§ **Exercise requirements**
For the records below, please print exactly and only the lines from the one with "U7: NOT CD4069" down to the one with "X1: 24MHz (NET7, NET13)", both ends included, omitting the pictures.

[Recorded information]

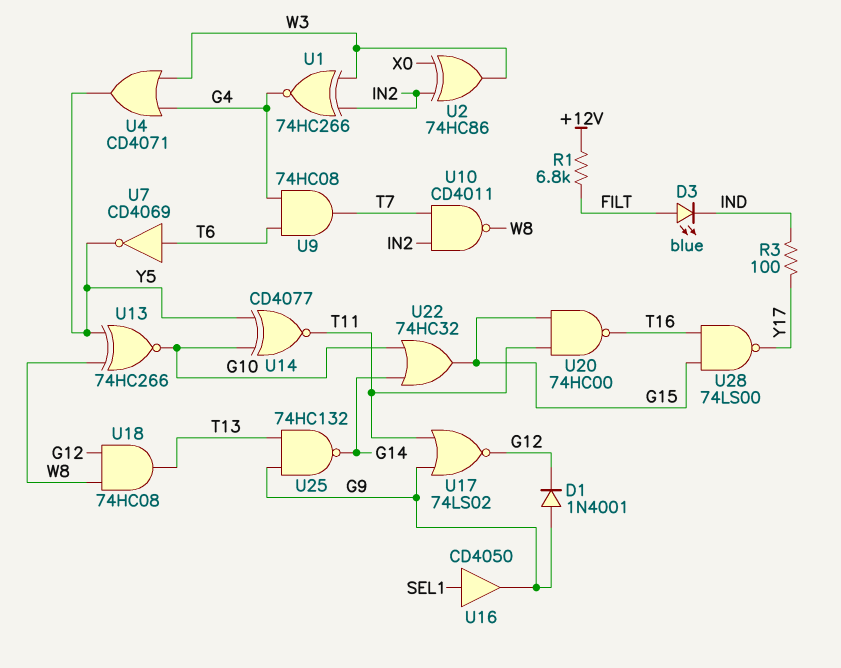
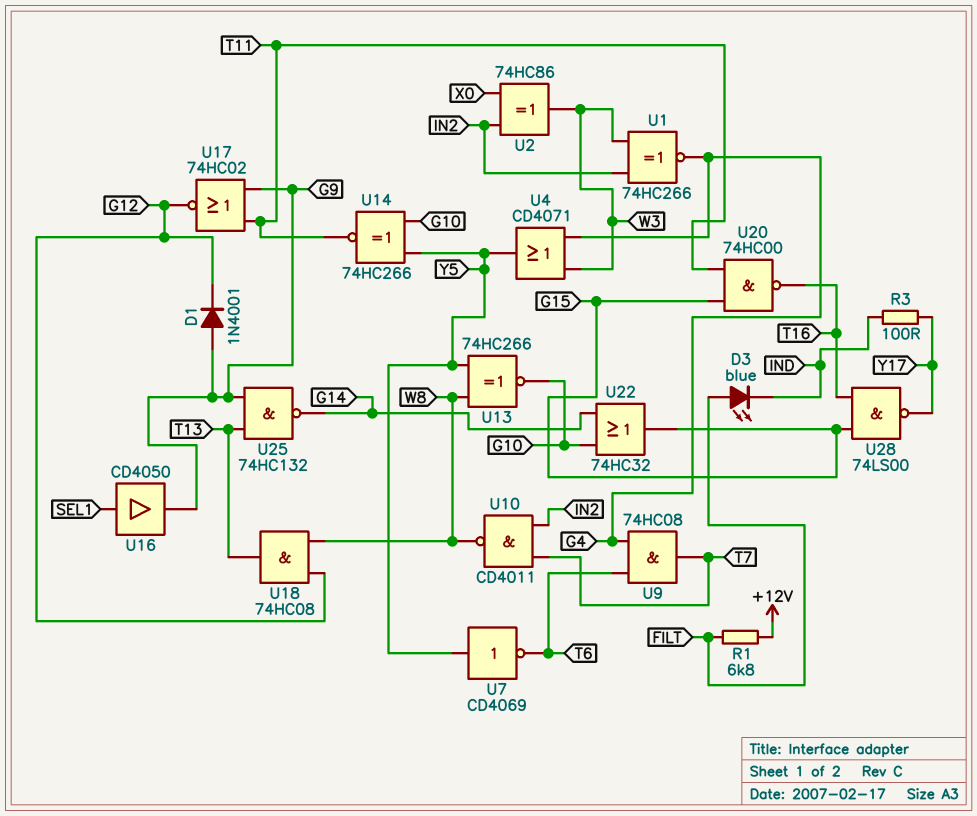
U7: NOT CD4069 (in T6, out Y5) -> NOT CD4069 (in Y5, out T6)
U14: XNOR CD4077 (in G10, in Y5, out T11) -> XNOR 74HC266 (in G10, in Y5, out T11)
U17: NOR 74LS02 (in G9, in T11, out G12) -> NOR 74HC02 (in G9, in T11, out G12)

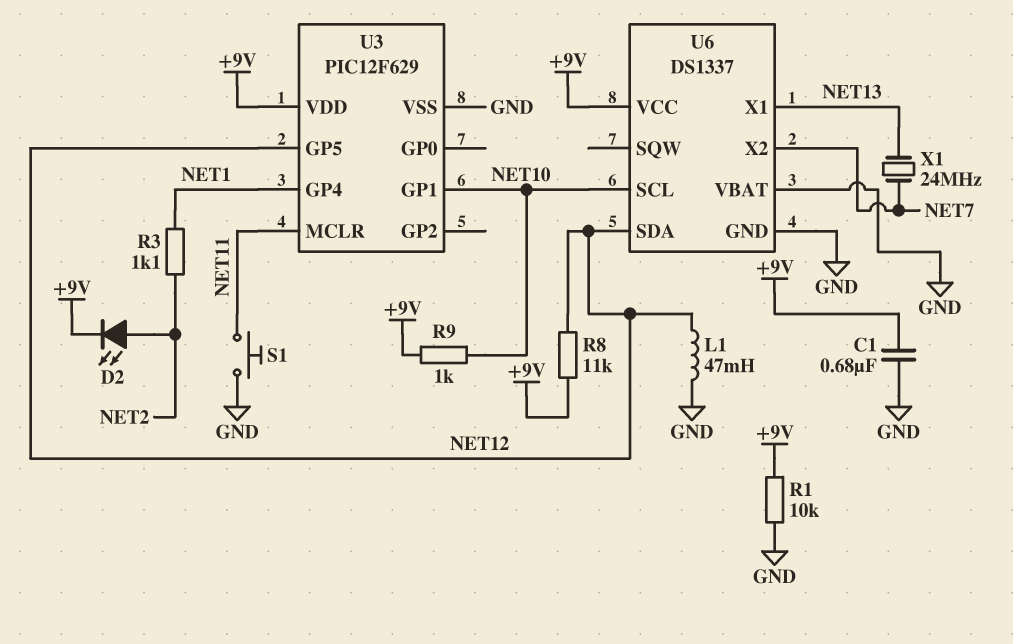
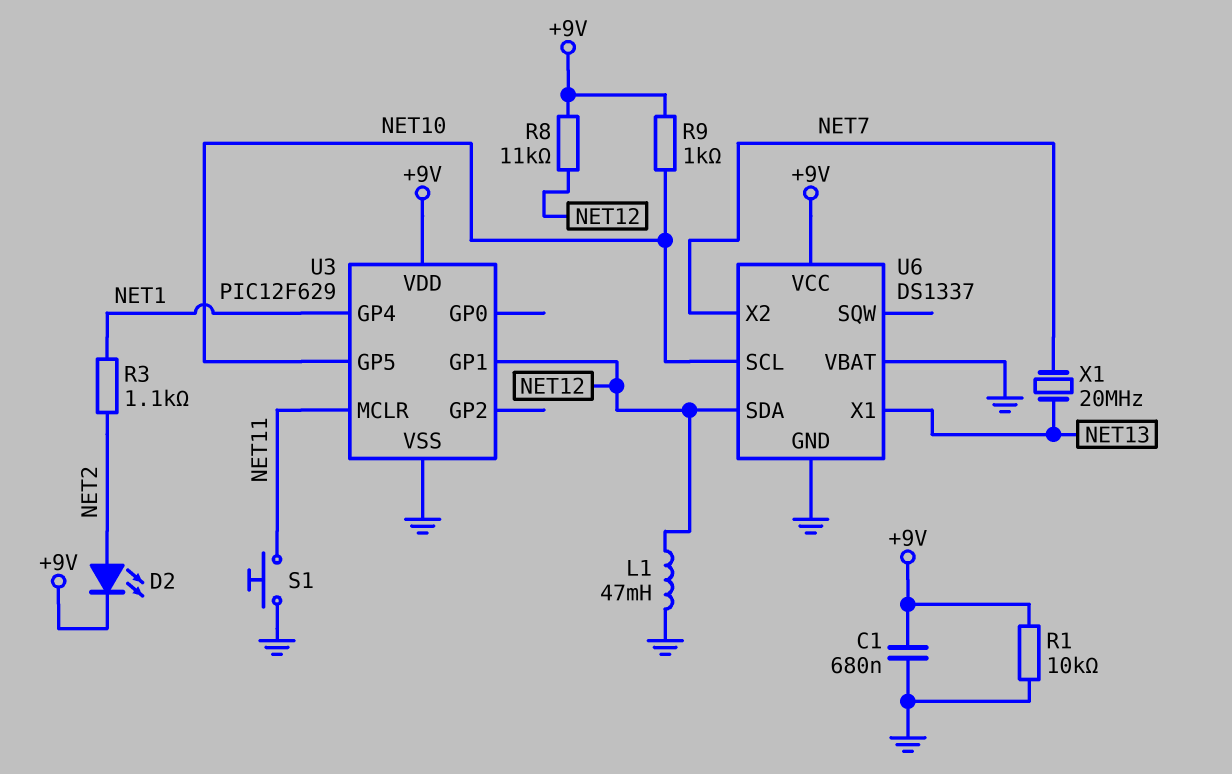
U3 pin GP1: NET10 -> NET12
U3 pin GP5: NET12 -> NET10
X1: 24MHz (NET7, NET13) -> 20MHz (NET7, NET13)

[/Recorded information]
[Recorded information]

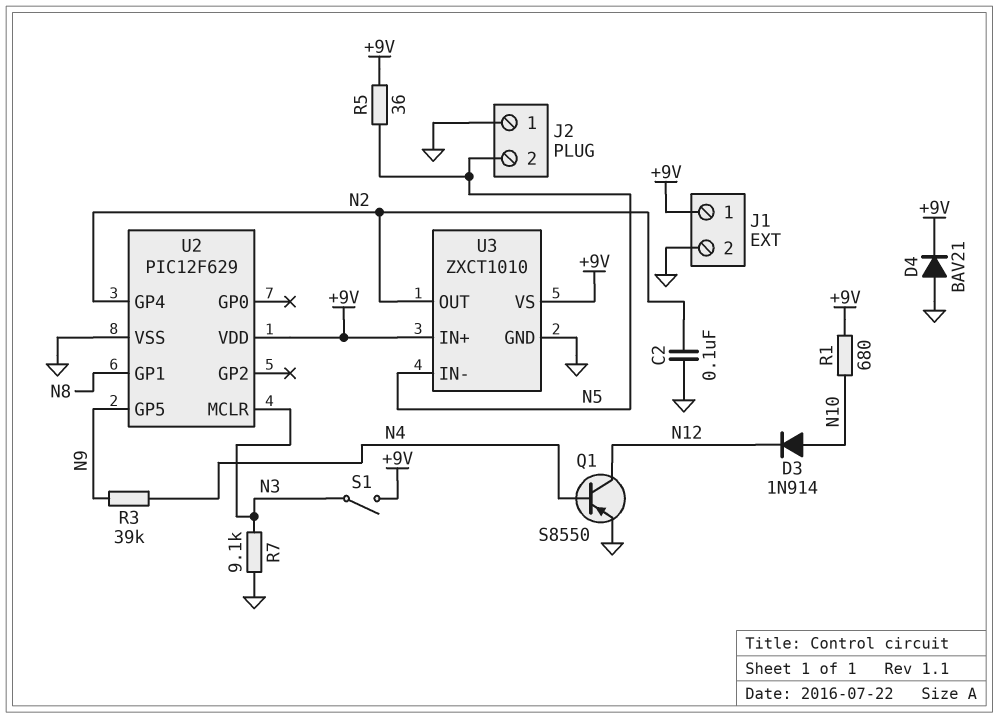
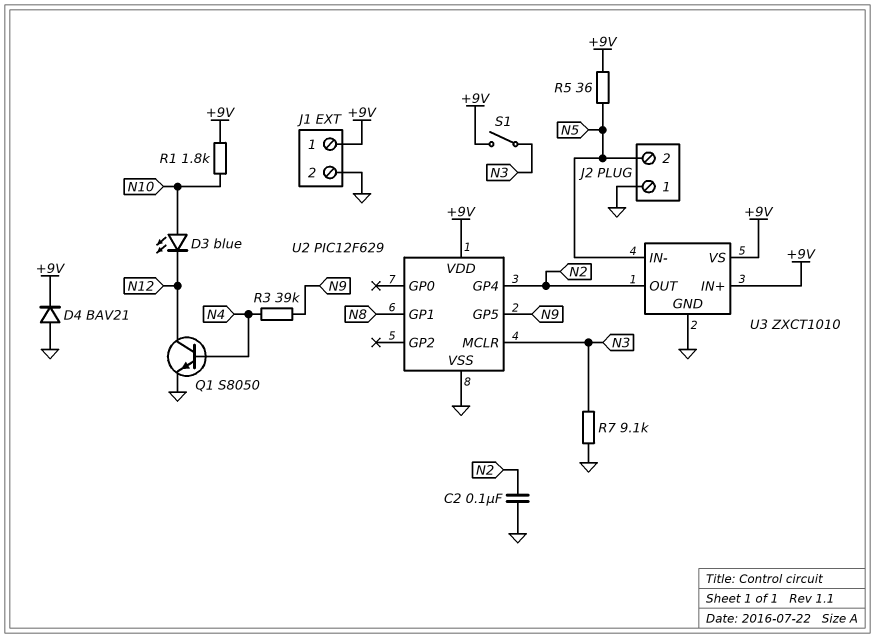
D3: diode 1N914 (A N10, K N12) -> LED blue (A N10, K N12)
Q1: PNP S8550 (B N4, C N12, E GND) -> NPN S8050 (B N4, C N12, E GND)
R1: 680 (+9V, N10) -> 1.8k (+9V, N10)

[/Recorded information]

§ **Answer to this task**
U7: NOT CD4069 (in T6, out Y5) -> NOT CD4069 (in Y5, out T6)
U14: XNOR CD4077 (in G10, in Y5, out T11) -> XNOR 74HC266 (in G10, in Y5, out T11)
U17: NOR 74LS02 (in G9, in T11, out G12) -> NOR 74HC02 (in G9, in T11, out G12)

U3 pin GP1: NET10 -> NET12
U3 pin GP5: NET12 -> NET10
X1: 24MHz (NET7, NET13) -> 20MHz (NET7, NET13)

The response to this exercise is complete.